[Entries provided]

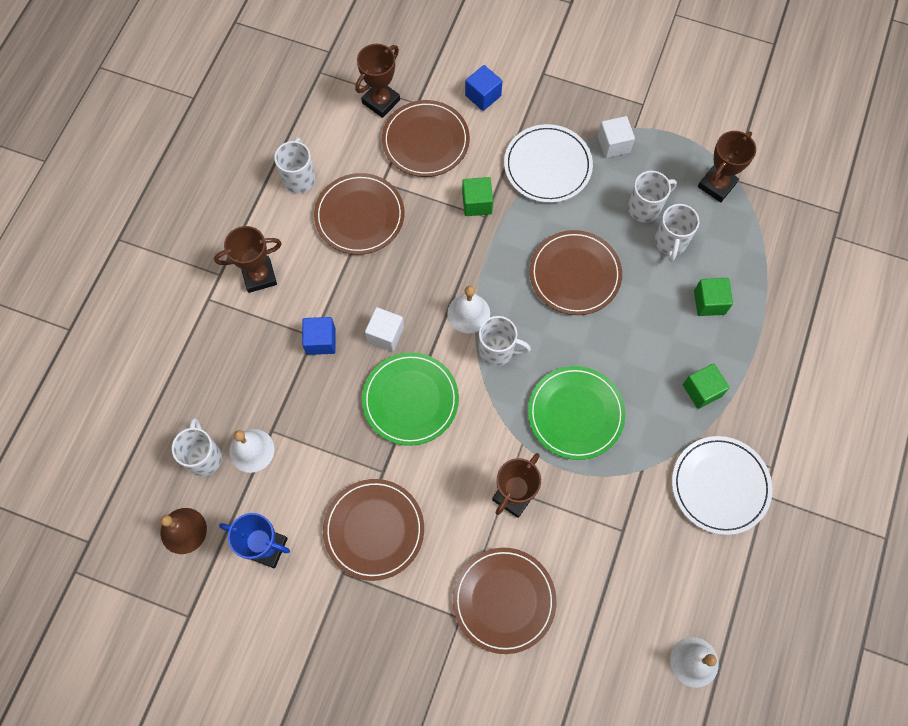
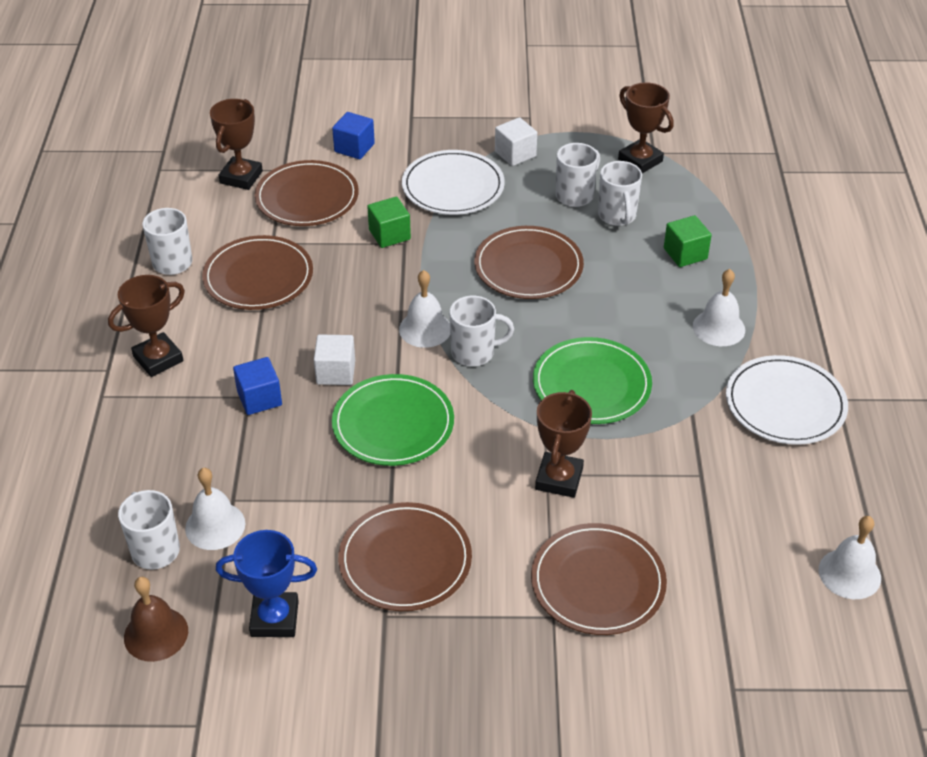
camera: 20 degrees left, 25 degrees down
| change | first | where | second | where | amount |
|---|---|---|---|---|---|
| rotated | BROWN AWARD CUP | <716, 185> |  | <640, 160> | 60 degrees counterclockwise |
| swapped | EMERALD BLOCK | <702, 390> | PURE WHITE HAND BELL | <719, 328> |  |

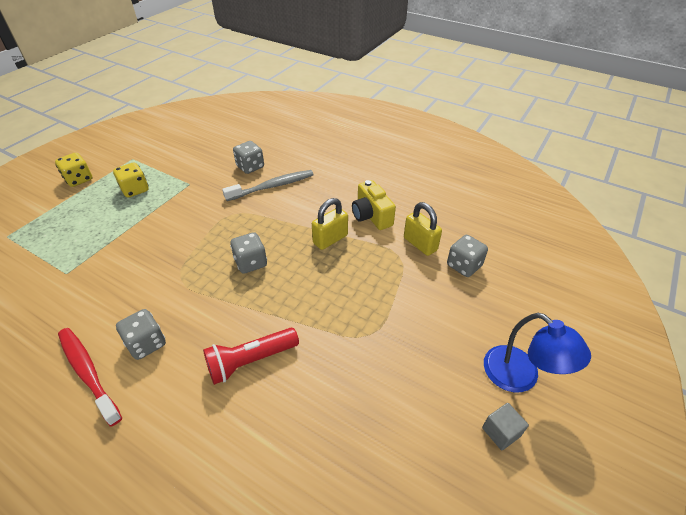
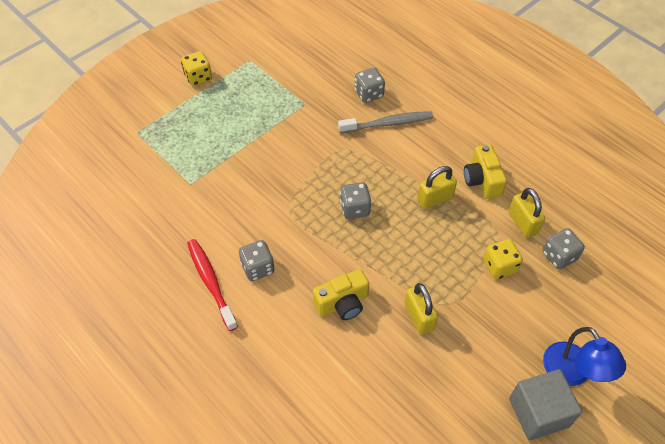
camera: 15 degrees right, 10 degrees up
| change | first | where | second | where | amount |
|---|---|---|---|---|---|
| shifted | YELLOW DIE | <135, 190> |  | <499, 266> |  |
| swapped | CRIMSON FLASHLIGHT | <251, 361> | YELLOW PHOTO CAMERA | <342, 303> |  |
| scaled | GRAY BLOCK | <501, 432> |  | <538, 412> | x1.98 |
| new |  |  | YELLOW LOCK | <419, 317> |  |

[/Entries provided]

Return the records above exactly, without the pictures.

camera: 20 degrees left, 25 degrees down
| change | first | where | second | where | amount |
|---|---|---|---|---|---|
| rotated | BROWN AWARD CUP | <716, 185> |  | <640, 160> | 60 degrees counterclockwise |
| swapped | EMERALD BLOCK | <702, 390> | PURE WHITE HAND BELL | <719, 328> |  |

camera: 15 degrees right, 10 degrees up
| change | first | where | second | where | amount |
|---|---|---|---|---|---|
| shifted | YELLOW DIE | <135, 190> |  | <499, 266> |  |
| swapped | CRIMSON FLASHLIGHT | <251, 361> | YELLOW PHOTO CAMERA | <342, 303> |  |
| scaled | GRAY BLOCK | <501, 432> |  | <538, 412> | x1.98 |
| new |  |  | YELLOW LOCK | <419, 317> |  |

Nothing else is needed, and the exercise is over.